> **Work order**:
Every line from the one with "blue line: (21, 46)" through the end of the material should be written out character for character. Lines before it are excluded.
BEGIN
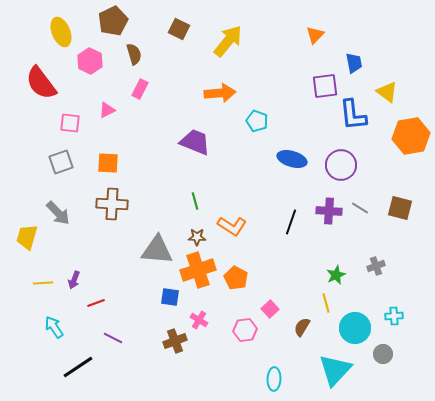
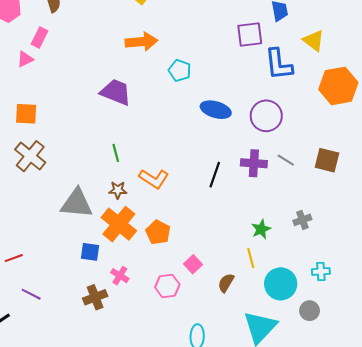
pink rectangle: (140, 89) -> (39, 37), moved
brown cross: (112, 204) -> (30, 156), turned 36
orange cross: (198, 270) -> (119, 224), turned -32

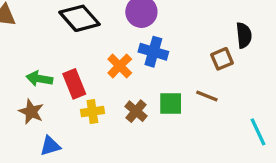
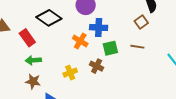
red rectangle: (74, 84) -> (27, 38), moved
green square: (171, 103) -> (110, 48), moved

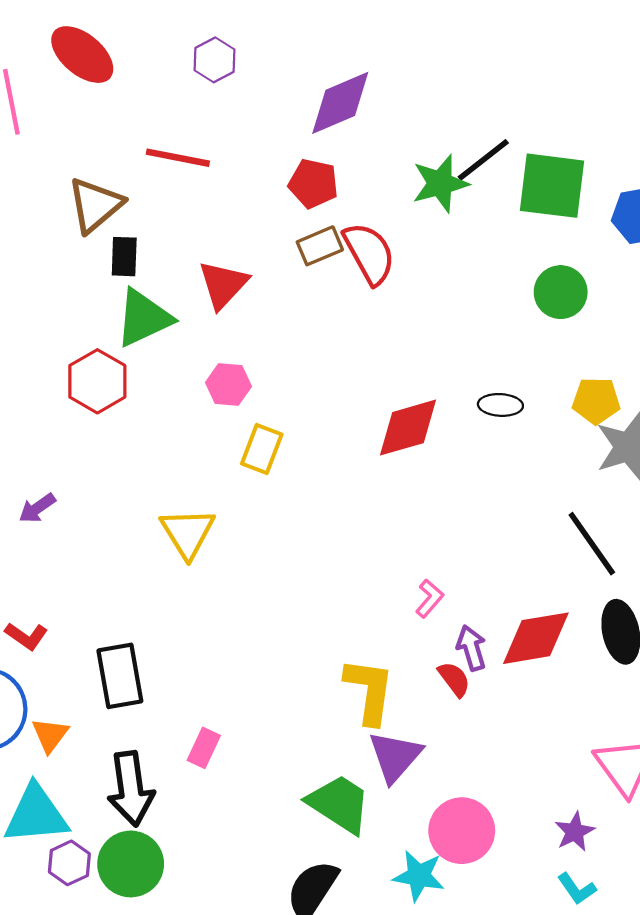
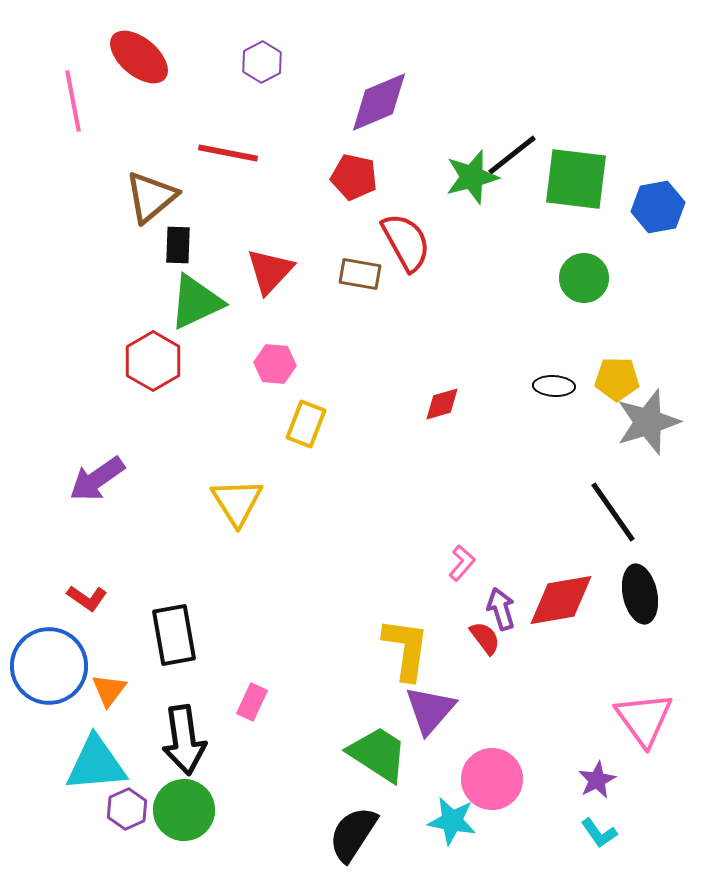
brown rectangle: (320, 246) -> (360, 274), moved, turned 33
black ellipse: (500, 405) -> (554, 386), moved
red diamond: (408, 428) -> (442, 404), size x0.6
purple arrow: (37, 508) -> (97, 479), size x1.6

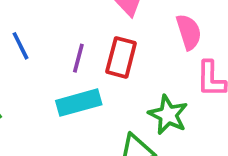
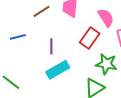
blue line: (21, 46) -> (18, 37), moved, turned -63
red rectangle: (121, 57) -> (90, 38), moved, turned 35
END
> **Output of the task**:
blue line: (21, 46) -> (18, 37), moved, turned -63
red rectangle: (121, 57) -> (90, 38), moved, turned 35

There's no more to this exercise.